**Object state change records**

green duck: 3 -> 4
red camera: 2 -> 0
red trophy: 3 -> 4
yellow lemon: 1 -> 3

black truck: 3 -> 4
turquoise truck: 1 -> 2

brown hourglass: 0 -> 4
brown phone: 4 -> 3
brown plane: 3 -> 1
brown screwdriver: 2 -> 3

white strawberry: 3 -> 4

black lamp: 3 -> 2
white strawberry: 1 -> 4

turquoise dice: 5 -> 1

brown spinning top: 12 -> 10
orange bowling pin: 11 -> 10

**YOUR OBJECTIVE**
Output nothing but the lines from the one that contains "black lamp: 3 -> 2" through the final line of the entries above, exactly as they appear.

**ANSWER TO THIS PROBLEM**
black lamp: 3 -> 2
white strawberry: 1 -> 4

turquoise dice: 5 -> 1

brown spinning top: 12 -> 10
orange bowling pin: 11 -> 10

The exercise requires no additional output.